▶ [PROBLEM STATEMENT] Write the entries out again exactly; any picture among them gets left out.

▶ [INFORMATION]
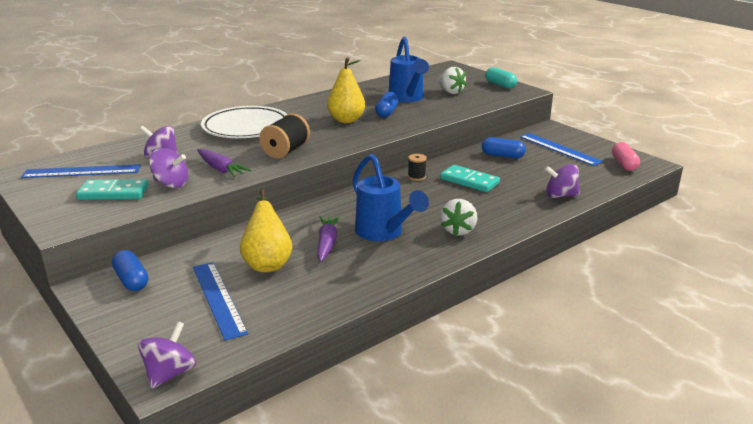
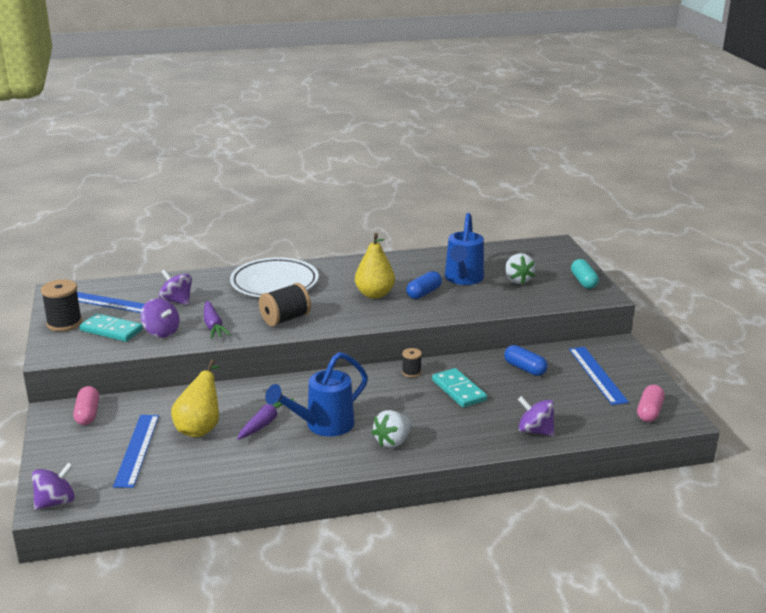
camera: 25 degrees right, 0 degrees up
(52, 197) = (64, 323): none -> black spool
(131, 280) = (87, 414): blue capsule -> pink capsule
(384, 233) = (322, 426): blue watering can -> blue watering can turned 60 degrees clockwise

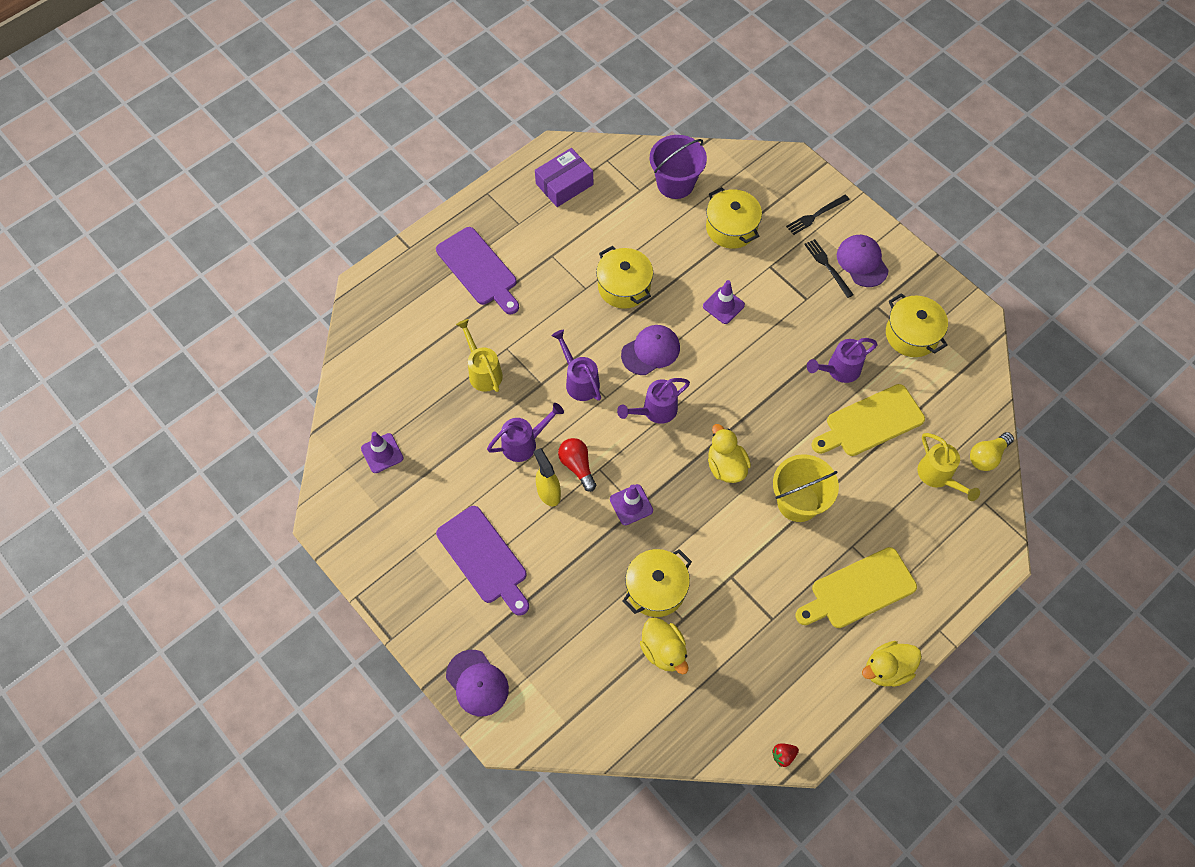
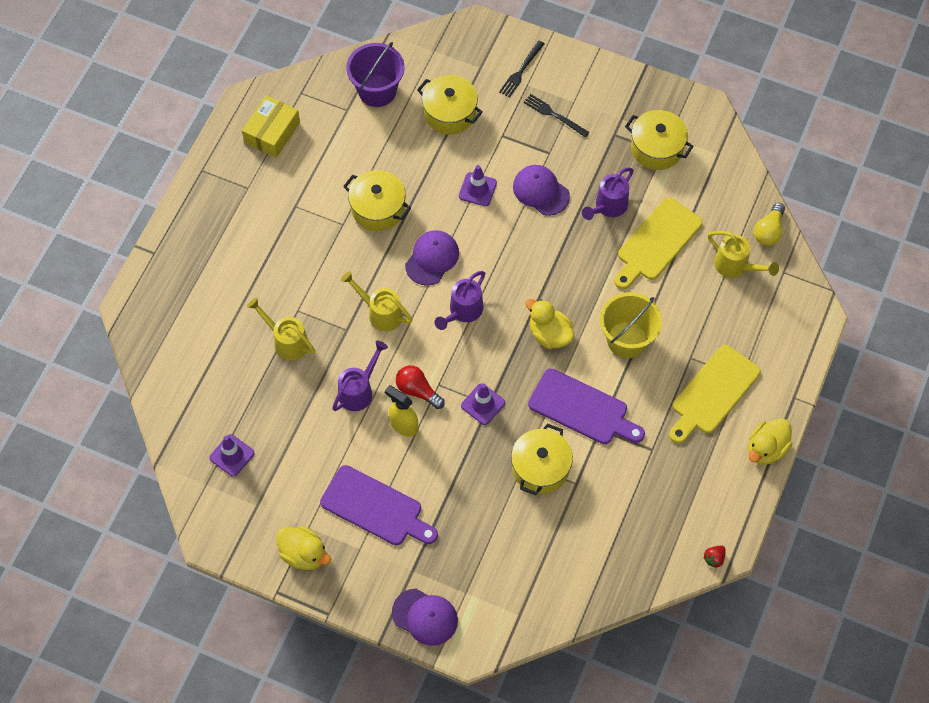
camera: 25 degrees left, 0 degrees up
(479, 269) = (232, 247): purple cutting board -> purple cutting board (582, 409)
(564, 184) = (272, 132): purple box -> yellow box
(579, 381) = (381, 313): purple watering can -> yellow watering can
(663, 651) = (573, 517): yellow duck -> yellow duck (304, 554)
(862, 262) = (582, 98): purple cap -> purple cap (540, 191)

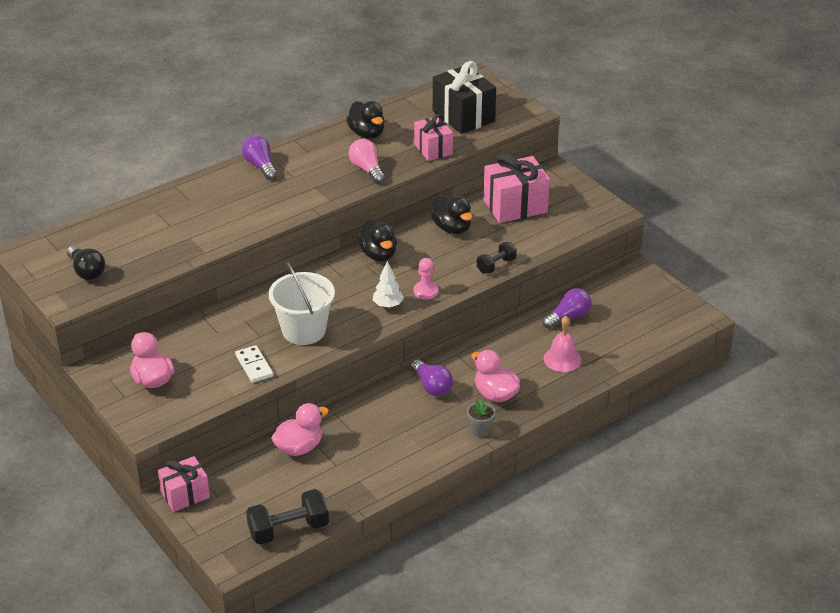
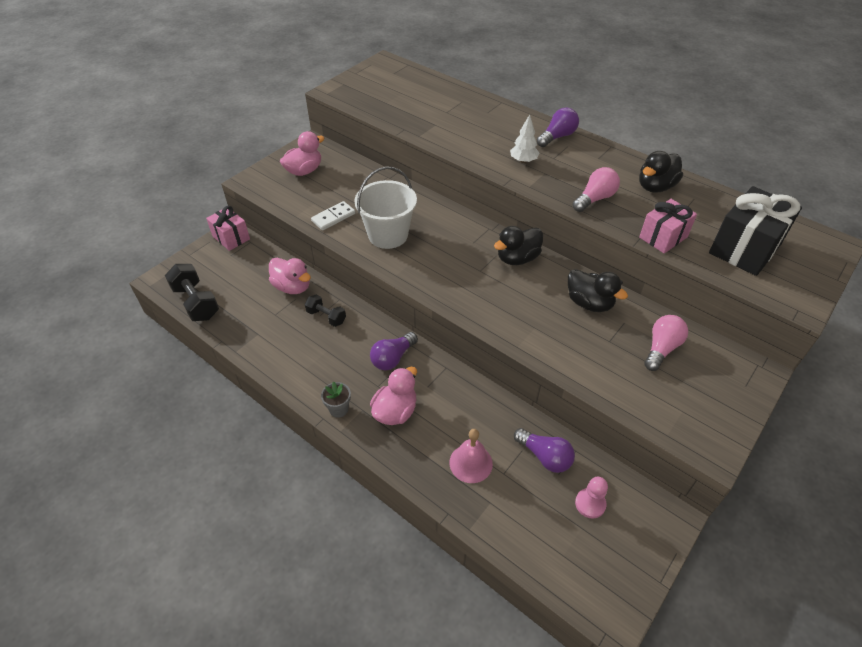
camera: 75 degrees right, 10 degrees up
(86, 271) = (372, 90): black light bulb -> none
(388, 305) = (444, 280): white tree -> white tree (523, 161)
(426, 291) = (476, 303): pink pawn -> pink pawn (590, 504)
(452, 228) = (589, 303): black duck -> black duck turned 90 degrees counterclockwise
(496, 265) = (544, 351): black dumbbell -> black dumbbell (326, 317)
(515, 206) = (661, 348): pink gift -> pink light bulb

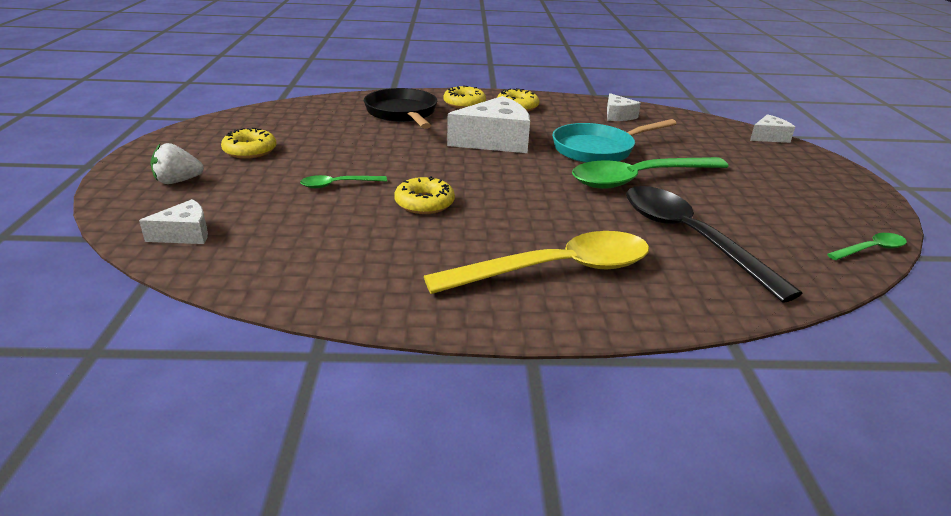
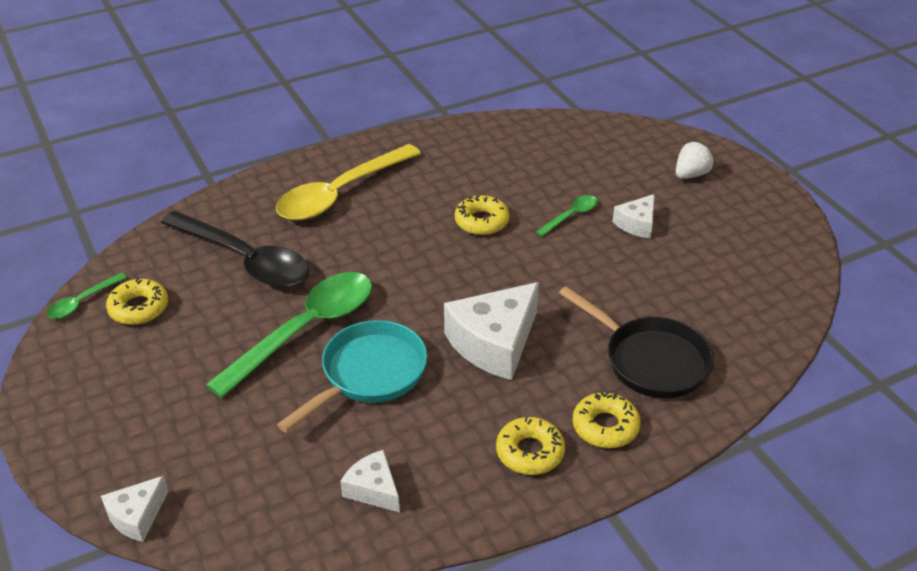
camera: 155 degrees right, 10 degrees up
(185, 234) = (606, 138): white cheese -> white cheese (637, 224)
(250, 150) = (701, 228): yellow donut -> yellow donut (139, 308)

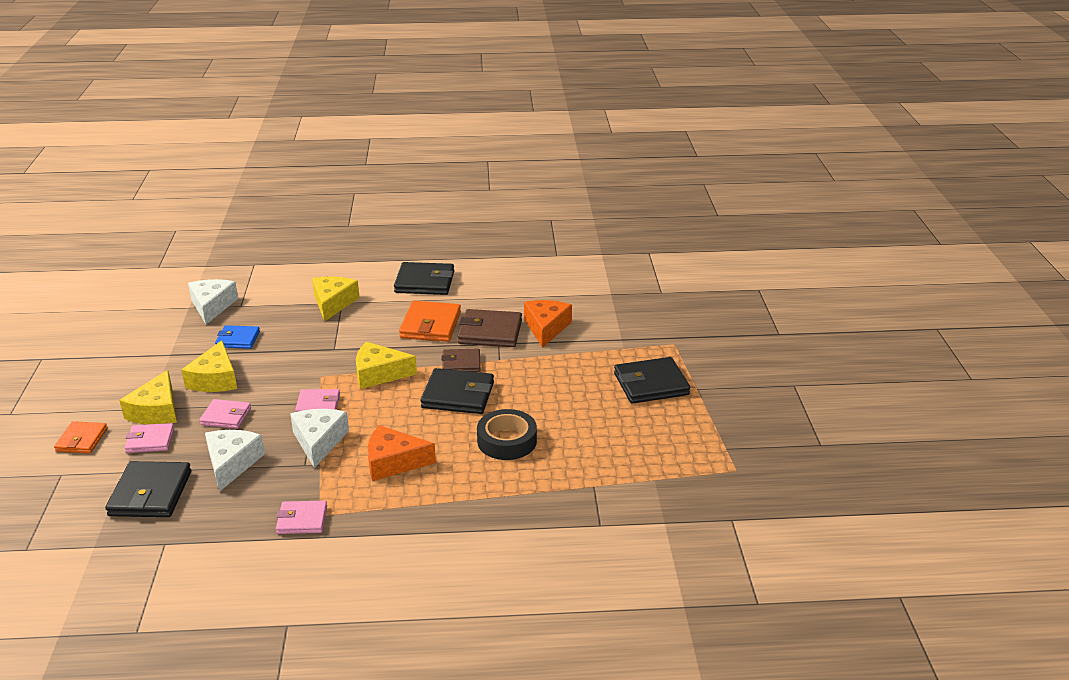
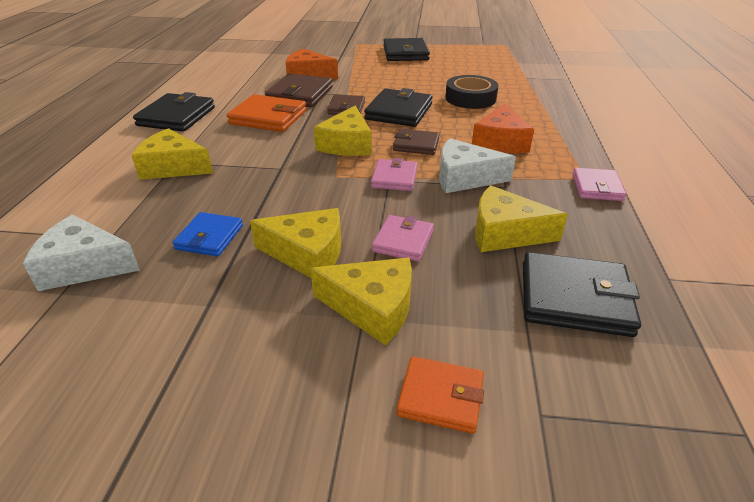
camera: 80 degrees left, 5 degrees up
(150, 440) = (450, 309): pink wallet -> none
(232, 463) = (505, 233): white cheese -> yellow cheese
(382, 411) = (416, 145): none -> brown wallet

▶ [ANSWER FOR THIS EXERCISE]
camera: 25 degrees right, 0 degrees up
(52, 197) = (64, 323): none -> black spool
(131, 280) = (87, 414): blue capsule -> pink capsule
(384, 233) = (322, 426): blue watering can -> blue watering can turned 60 degrees clockwise

camera: 25 degrees left, 0 degrees up
(479, 269) = (232, 247): purple cutting board -> purple cutting board (582, 409)
(564, 184) = (272, 132): purple box -> yellow box
(579, 381) = (381, 313): purple watering can -> yellow watering can
(663, 651) = (573, 517): yellow duck -> yellow duck (304, 554)
(862, 262) = (582, 98): purple cap -> purple cap (540, 191)

camera: 75 degrees right, 10 degrees up
(86, 271) = (372, 90): black light bulb -> none
(388, 305) = (444, 280): white tree -> white tree (523, 161)
(426, 291) = (476, 303): pink pawn -> pink pawn (590, 504)
(452, 228) = (589, 303): black duck -> black duck turned 90 degrees counterclockwise
(496, 265) = (544, 351): black dumbbell -> black dumbbell (326, 317)
(515, 206) = (661, 348): pink gift -> pink light bulb

camera: 155 degrees right, 10 degrees up
(185, 234) = (606, 138): white cheese -> white cheese (637, 224)
(250, 150) = (701, 228): yellow donut -> yellow donut (139, 308)

camera: 80 degrees left, 5 degrees up
(150, 440) = (450, 309): pink wallet -> none
(232, 463) = (505, 233): white cheese -> yellow cheese
(382, 411) = (416, 145): none -> brown wallet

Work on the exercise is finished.